PROBLEM DESCRIPTION
For this exercise, please transcribe exactly and only the lines from the one containing "building: [282,112,335,158] ->" through the end of the material, both ends included, without pictures.

ENTRIES SHOWN
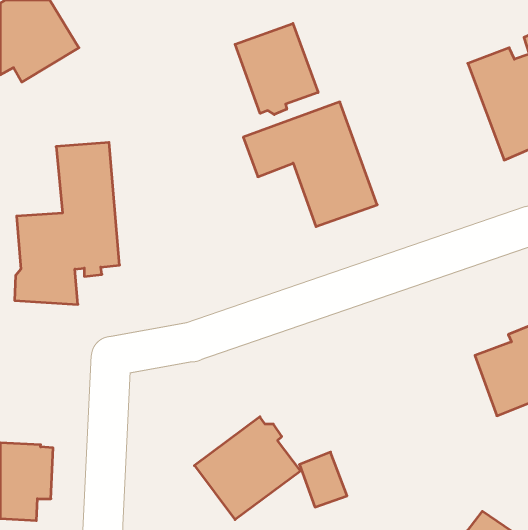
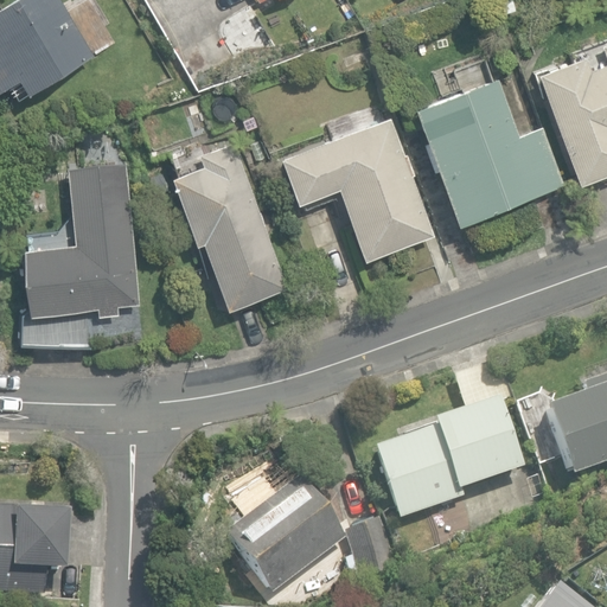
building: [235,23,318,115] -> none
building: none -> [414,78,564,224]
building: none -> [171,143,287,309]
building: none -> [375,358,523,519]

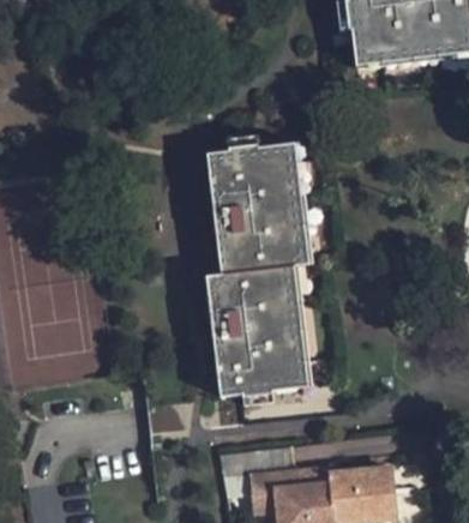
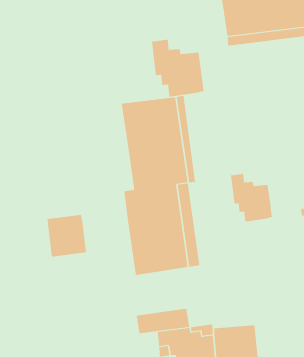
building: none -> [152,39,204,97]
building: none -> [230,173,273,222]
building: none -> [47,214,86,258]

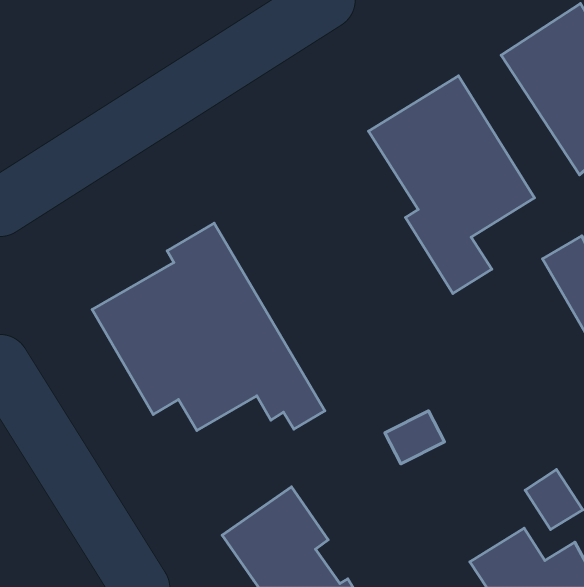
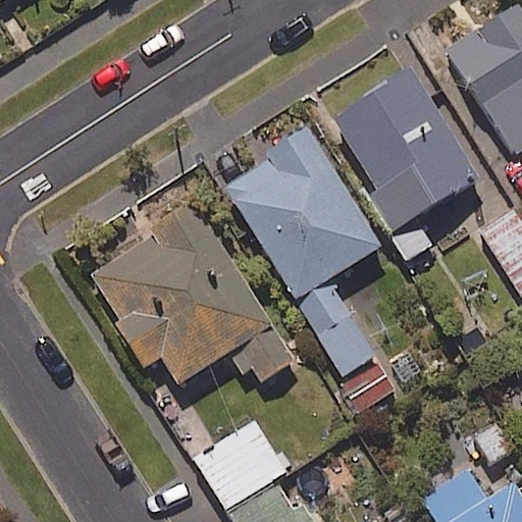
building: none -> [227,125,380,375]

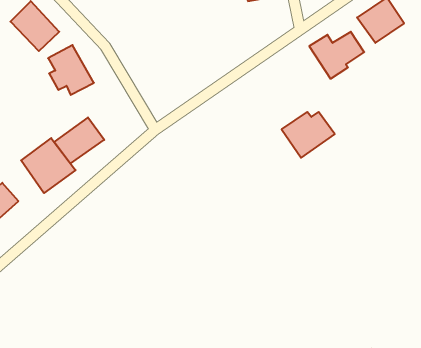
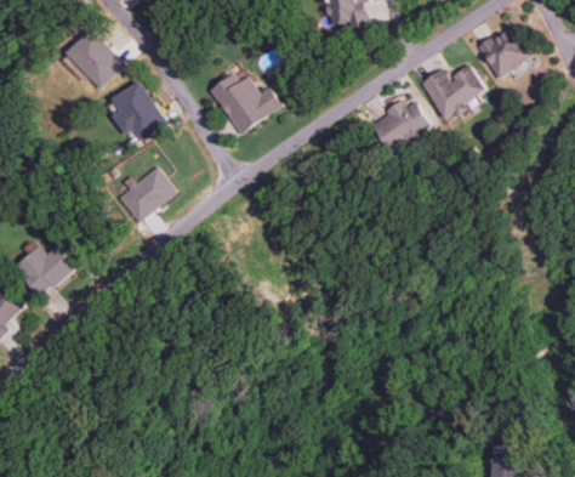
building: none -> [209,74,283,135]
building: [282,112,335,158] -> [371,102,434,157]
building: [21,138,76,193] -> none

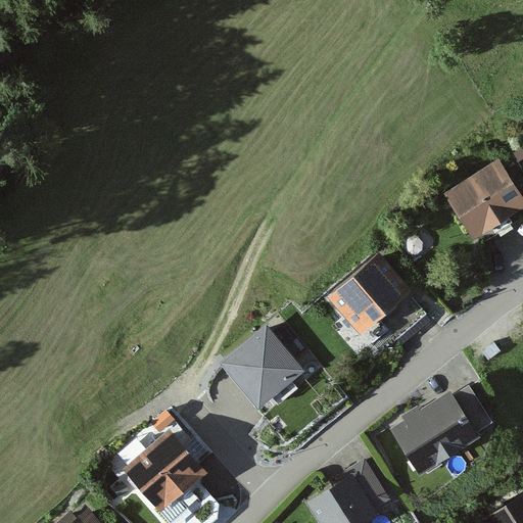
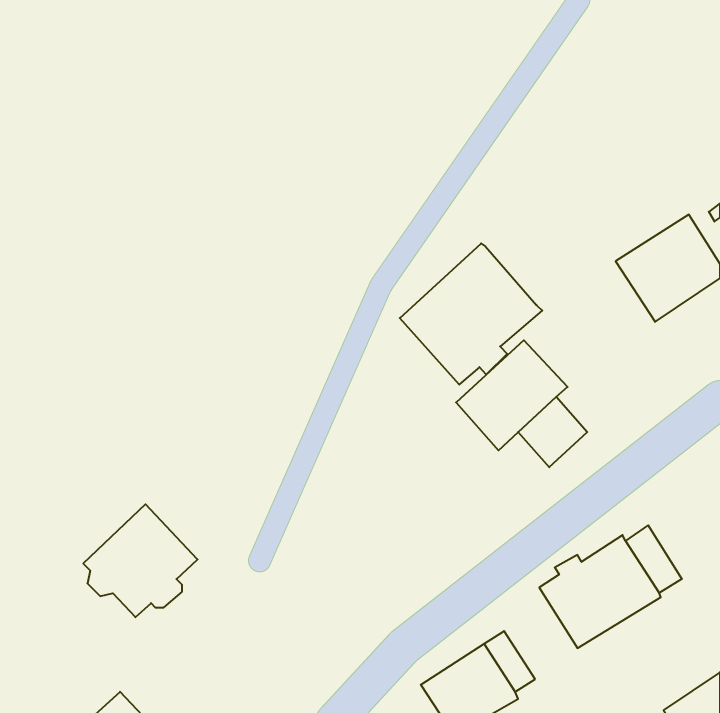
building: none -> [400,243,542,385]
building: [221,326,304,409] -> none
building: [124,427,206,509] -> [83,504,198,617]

OUTPUT BELOW
building: [282,112,335,158] -> [371,102,434,157]
building: [21,138,76,193] -> none

building: none -> [400,243,542,385]
building: [221,326,304,409] -> none
building: [124,427,206,509] -> [83,504,198,617]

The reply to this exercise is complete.